Instruction for the data below: set down exactly the lines from the line with "brown cap: 2 -> 6" to the line with "orange wallet: 3 -> 2", inclusive, and no others.

> [Information]:

******

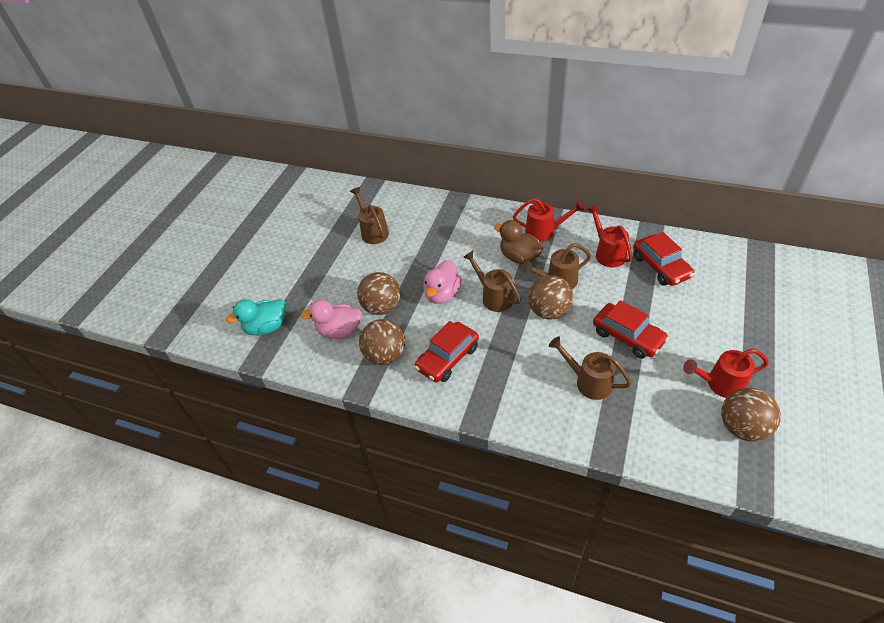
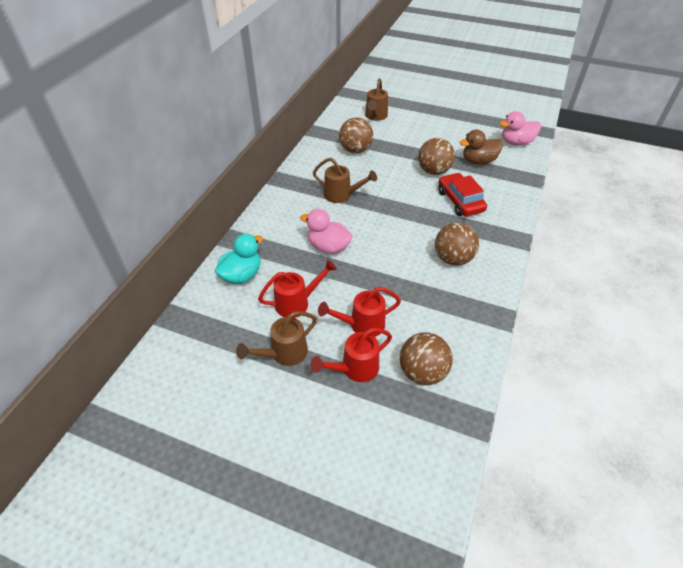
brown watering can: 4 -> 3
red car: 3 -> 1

******

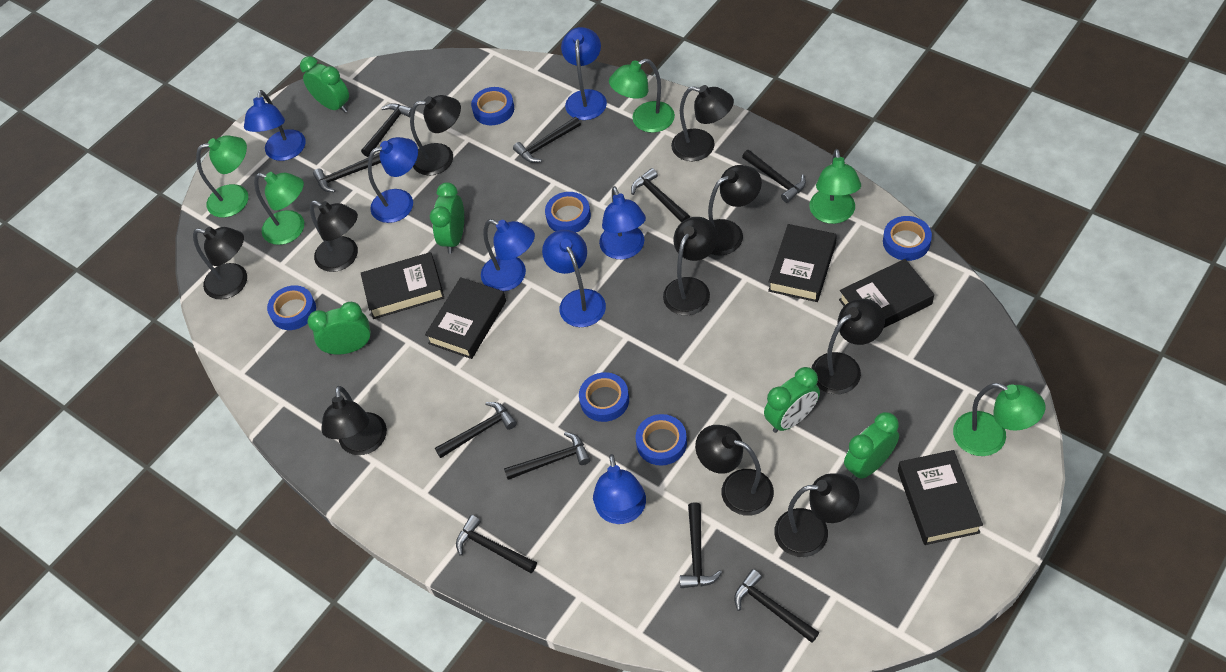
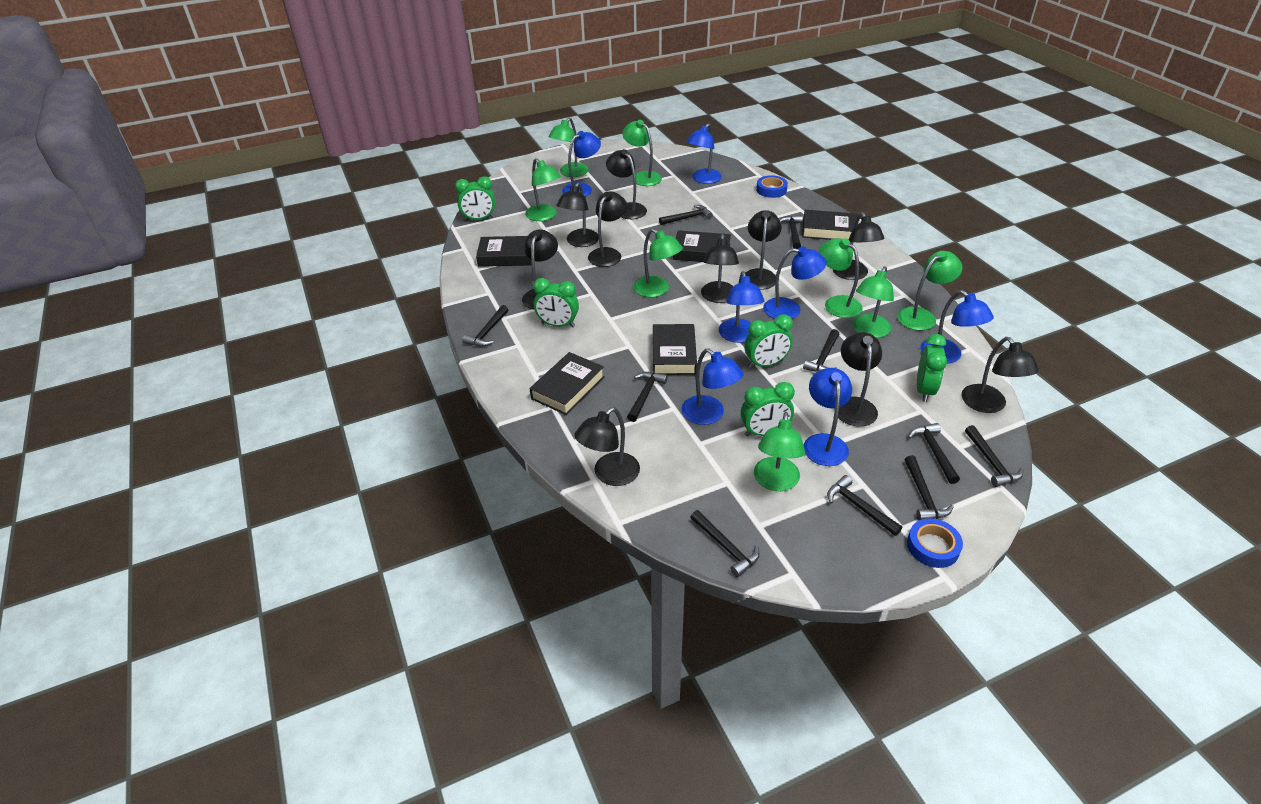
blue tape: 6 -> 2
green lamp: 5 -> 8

******

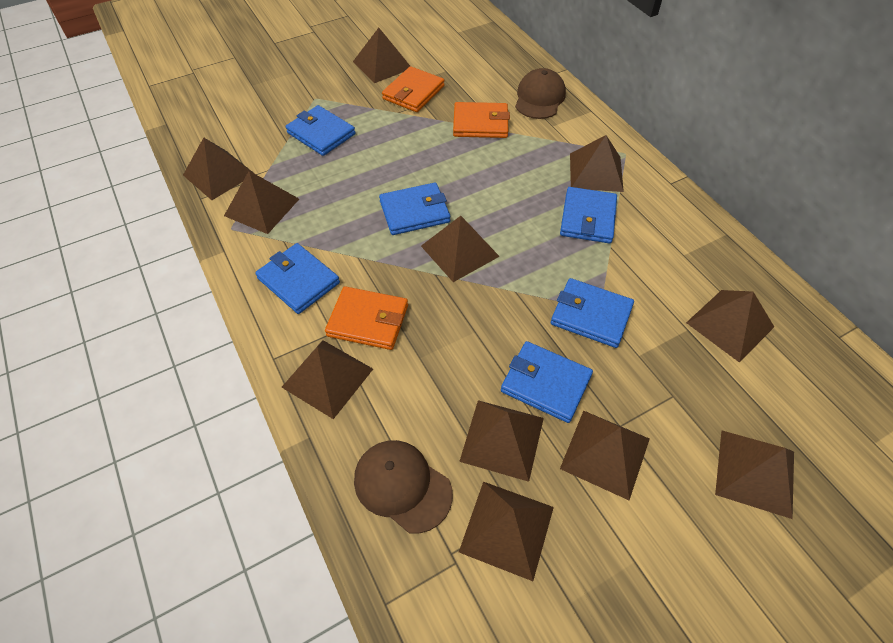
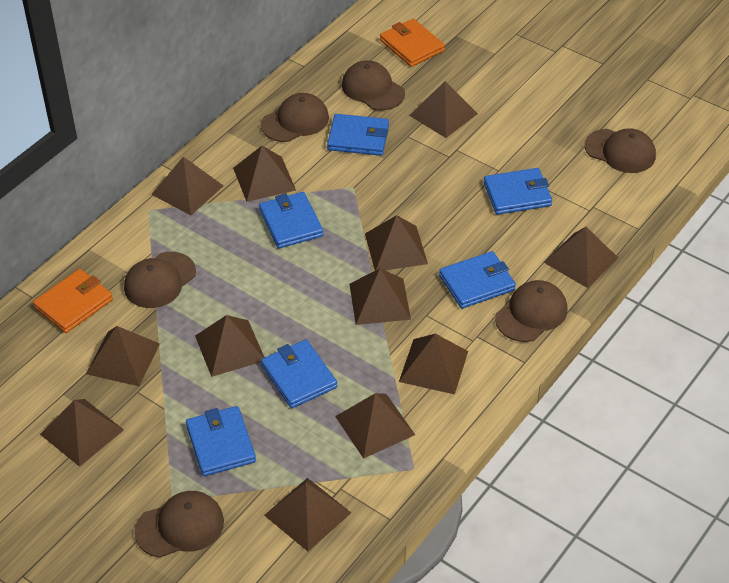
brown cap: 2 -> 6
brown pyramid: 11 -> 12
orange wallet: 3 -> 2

******

> [Answer section]:
brown cap: 2 -> 6
brown pyramid: 11 -> 12
orange wallet: 3 -> 2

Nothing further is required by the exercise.